**What is expected:** Your task is to transcribe, word for word, the line containing "Terminal - kitchen: [348,38,577,155]" and all lines that follow it to the end of the entries. Leave out the pictures.
══ Record set ══
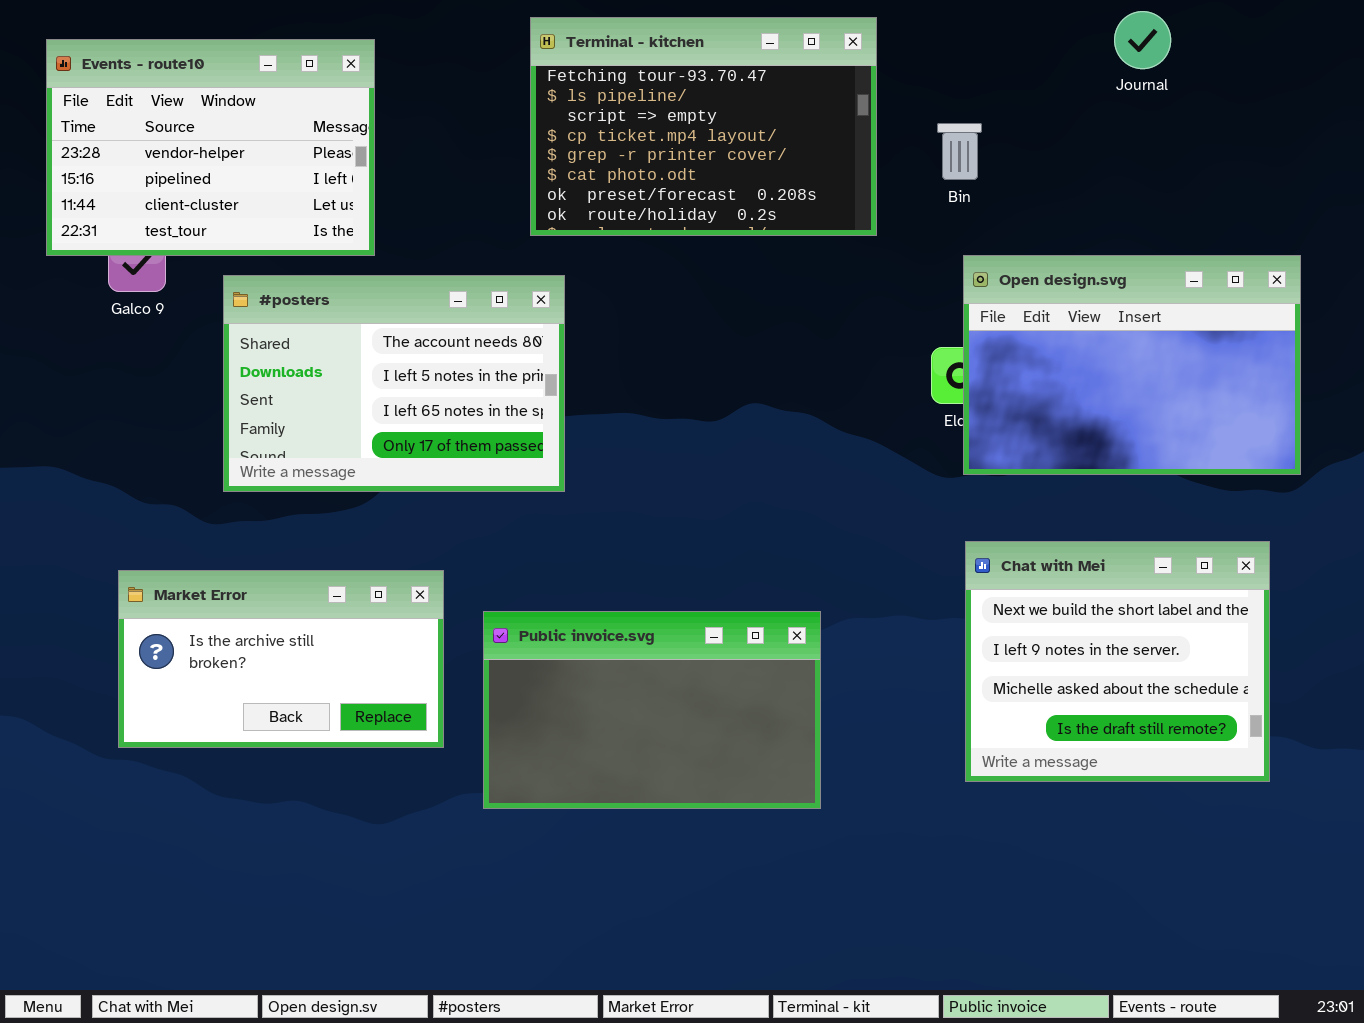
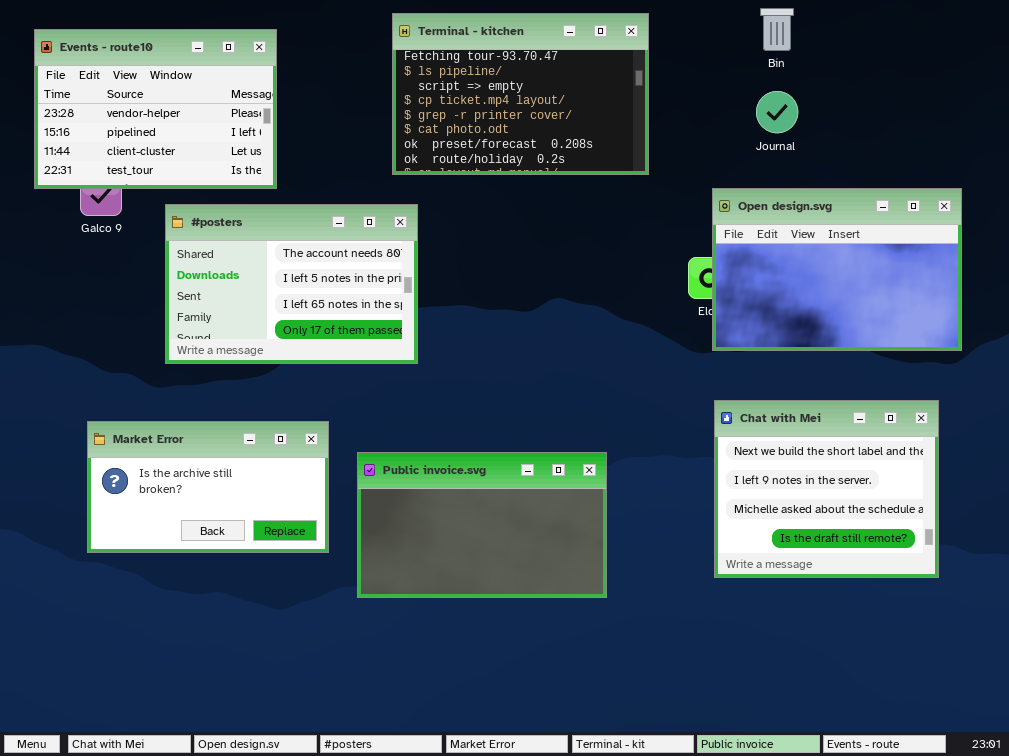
Journal: [1114,11,1171,69] -> [756,91,798,133], moved
Bin: [937,123,982,180] -> [760,8,794,51], moved

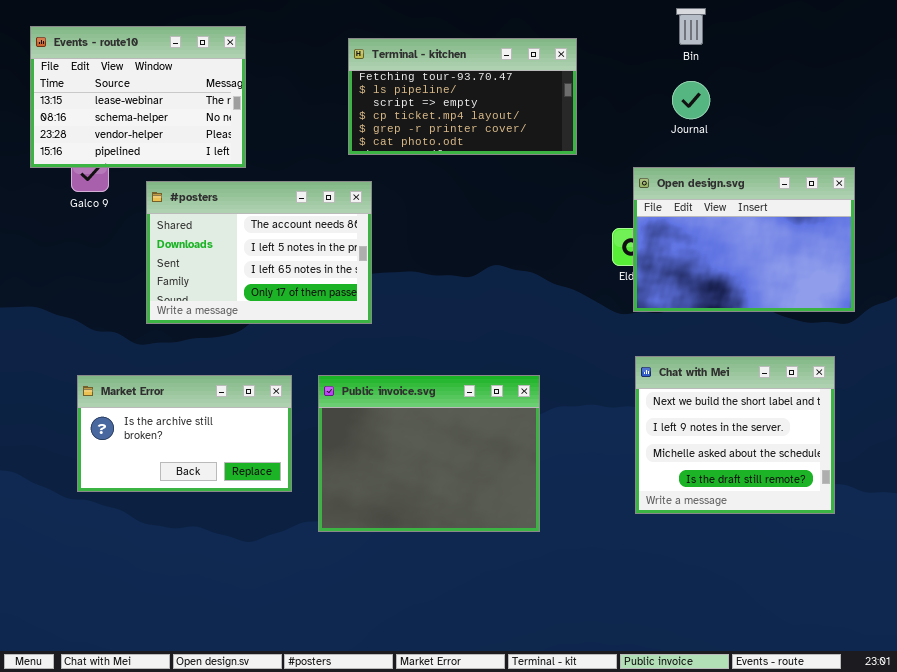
Terminal - kitchen: [392,13,649,175] -> [348,38,577,155], resized
Events - route10: [34,29,277,189] -> [30,26,246,168], scrolled up 2 rows
Public invoice.svg: [357,452,607,598] -> [318,375,540,532], resized

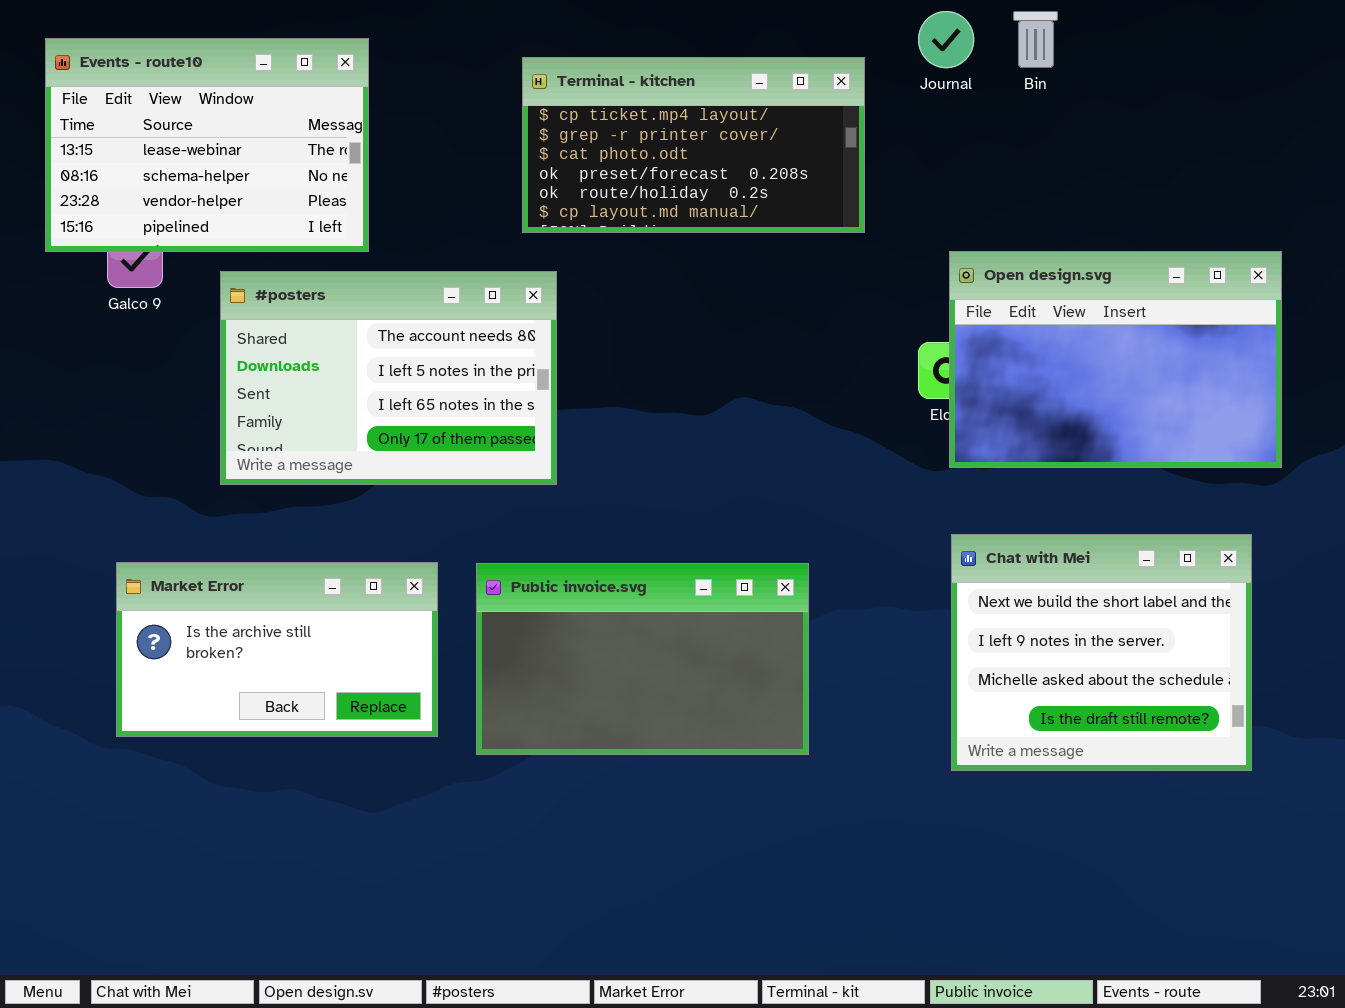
Terminal - kitchen: [348,38,577,155] -> [522,57,865,233], scrolled down 3 rows
Journal: [672,81,710,119] -> [918,11,974,68], moved
Public invoice.svg: [318,375,540,532] -> [476,563,809,755], resized

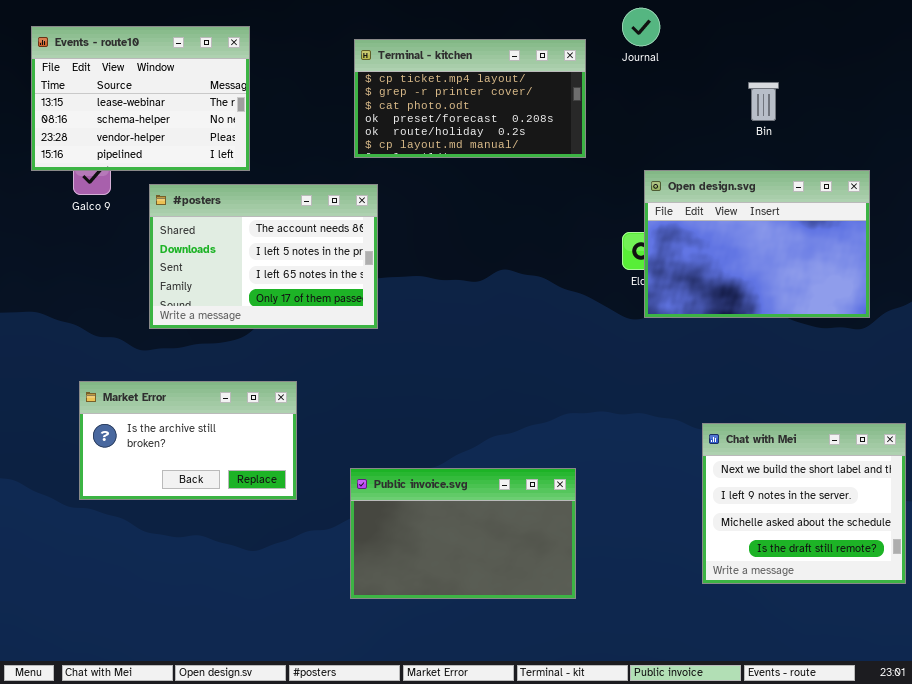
Bin: [1013,11,1058,68] -> [748,82,779,121], moved
Chat with Mei: [951,534,1252,771] -> [702,423,906,584], moved
Public invoice.svg: [476,563,809,755] -> [350,468,576,599], moved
═══
**Solution to this problem:**
Terminal - kitchen: [348,38,577,155] -> [522,57,865,233], scrolled down 3 rows
Journal: [672,81,710,119] -> [918,11,974,68], moved
Public invoice.svg: [318,375,540,532] -> [476,563,809,755], resized

Bin: [1013,11,1058,68] -> [748,82,779,121], moved
Chat with Mei: [951,534,1252,771] -> [702,423,906,584], moved
Public invoice.svg: [476,563,809,755] -> [350,468,576,599], moved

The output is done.